Data under study section start

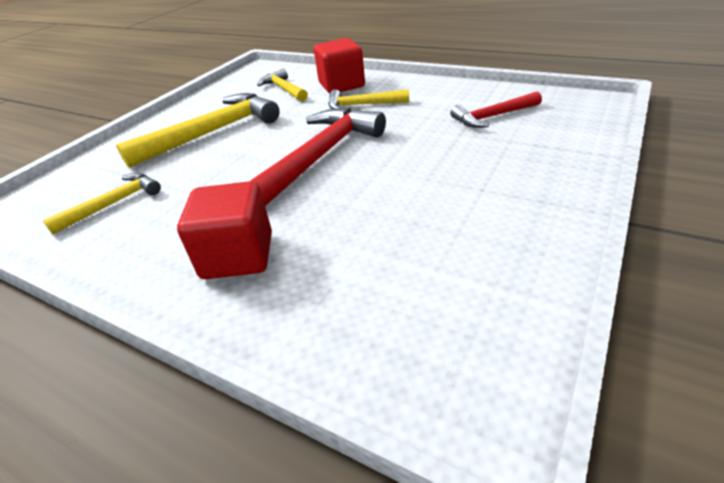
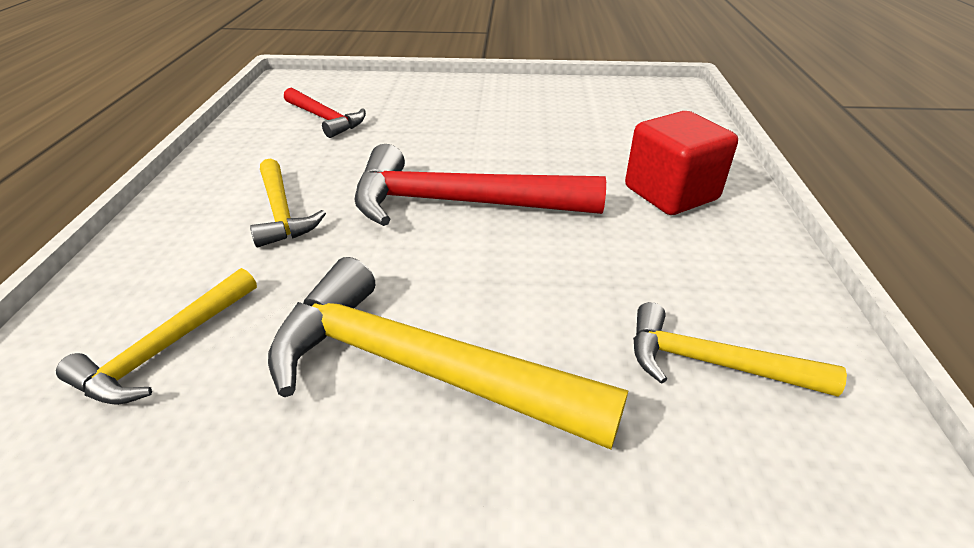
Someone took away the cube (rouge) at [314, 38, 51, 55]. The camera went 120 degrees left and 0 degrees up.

Data under study section end
Data under study section start

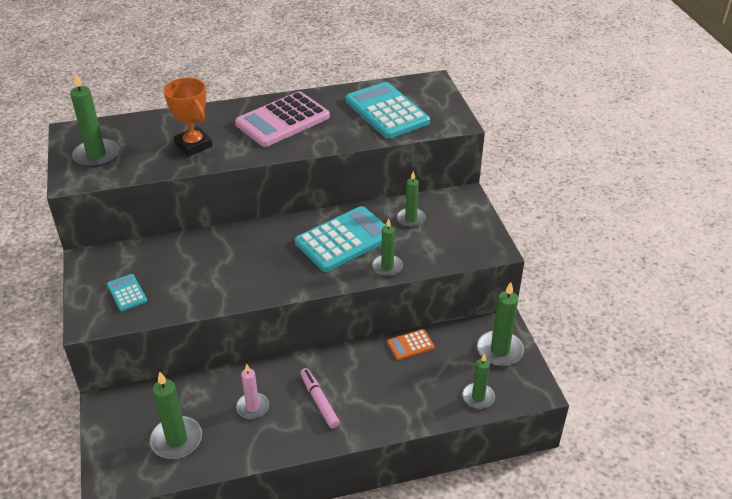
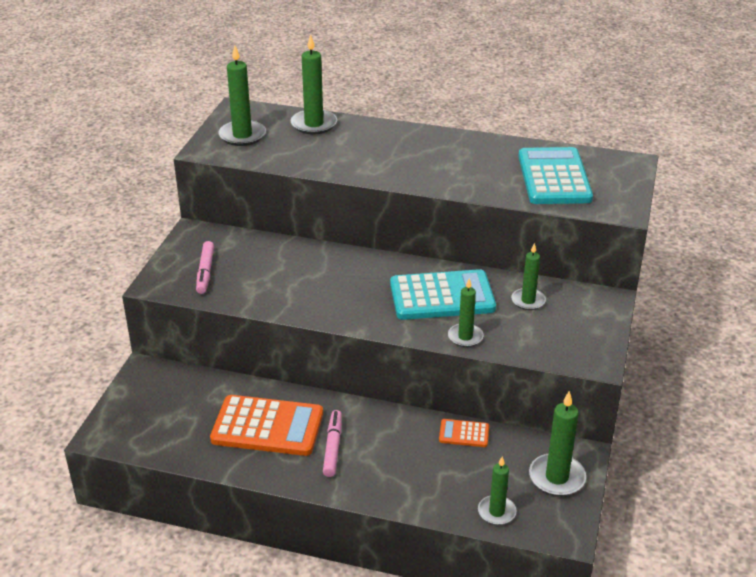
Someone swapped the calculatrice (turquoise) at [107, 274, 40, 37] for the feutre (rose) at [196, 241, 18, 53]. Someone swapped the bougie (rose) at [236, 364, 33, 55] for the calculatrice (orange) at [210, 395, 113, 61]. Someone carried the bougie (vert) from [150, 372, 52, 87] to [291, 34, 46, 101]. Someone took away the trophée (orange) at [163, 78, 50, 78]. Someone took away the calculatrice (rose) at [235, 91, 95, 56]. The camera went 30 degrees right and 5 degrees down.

Data under study section end
Data under study section start

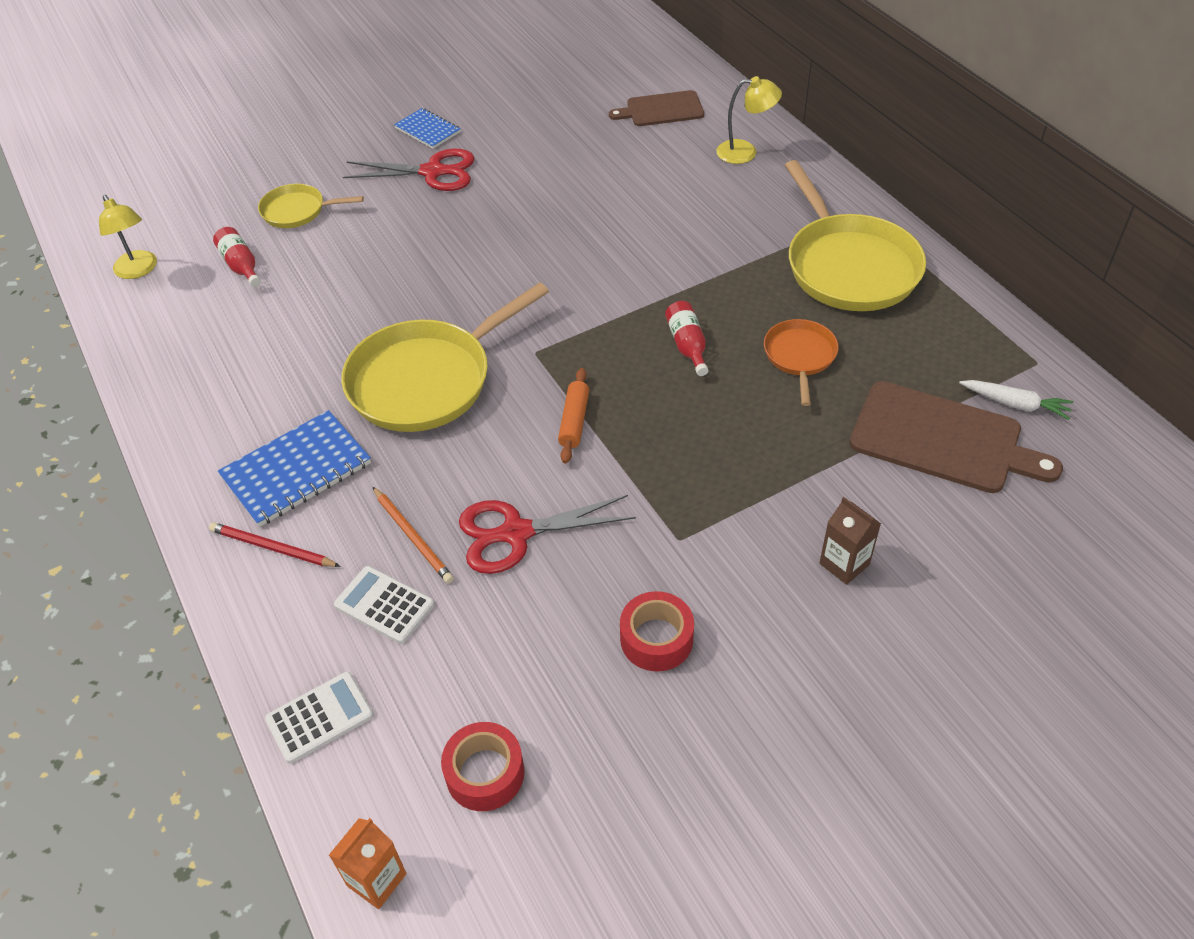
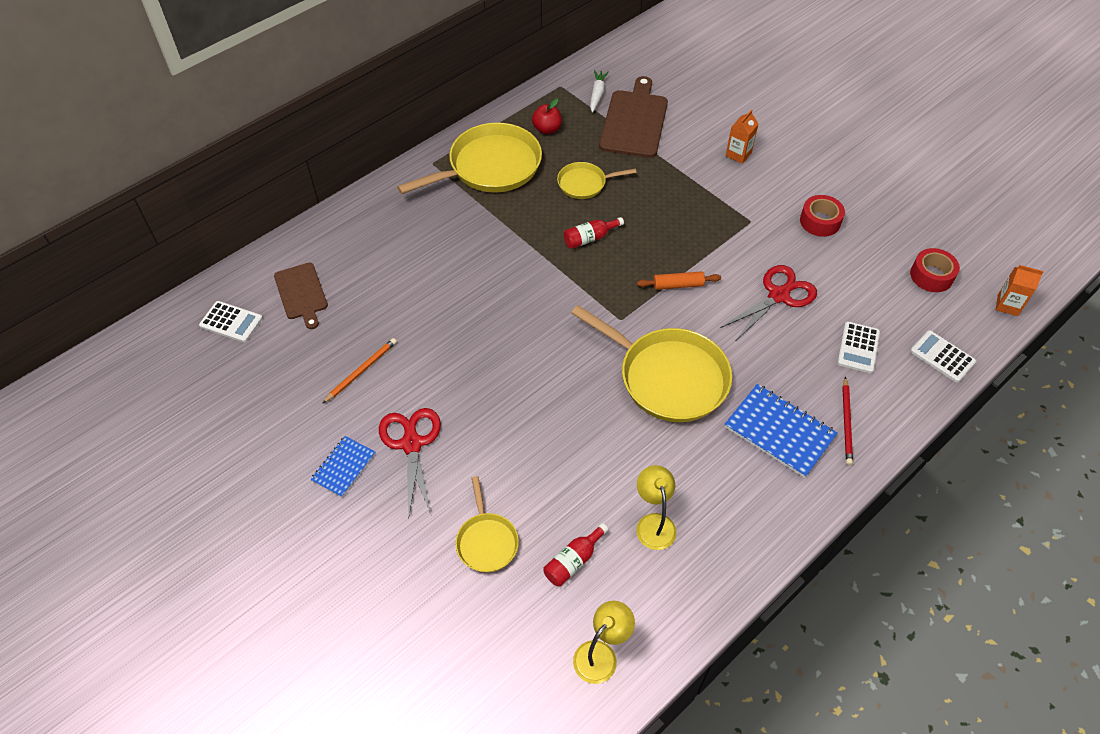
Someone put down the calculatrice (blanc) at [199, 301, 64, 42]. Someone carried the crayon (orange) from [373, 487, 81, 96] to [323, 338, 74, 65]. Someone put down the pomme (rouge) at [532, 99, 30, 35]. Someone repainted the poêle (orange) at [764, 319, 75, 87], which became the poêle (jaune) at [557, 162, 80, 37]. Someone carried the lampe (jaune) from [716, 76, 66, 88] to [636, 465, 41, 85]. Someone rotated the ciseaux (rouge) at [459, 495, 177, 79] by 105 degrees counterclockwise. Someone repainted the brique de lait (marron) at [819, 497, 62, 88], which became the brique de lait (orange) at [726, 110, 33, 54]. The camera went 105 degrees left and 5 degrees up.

Data under study section end

**About this task:** In the records above, how many lines hold the string "away"? Only the number should be given.

**Result:** 2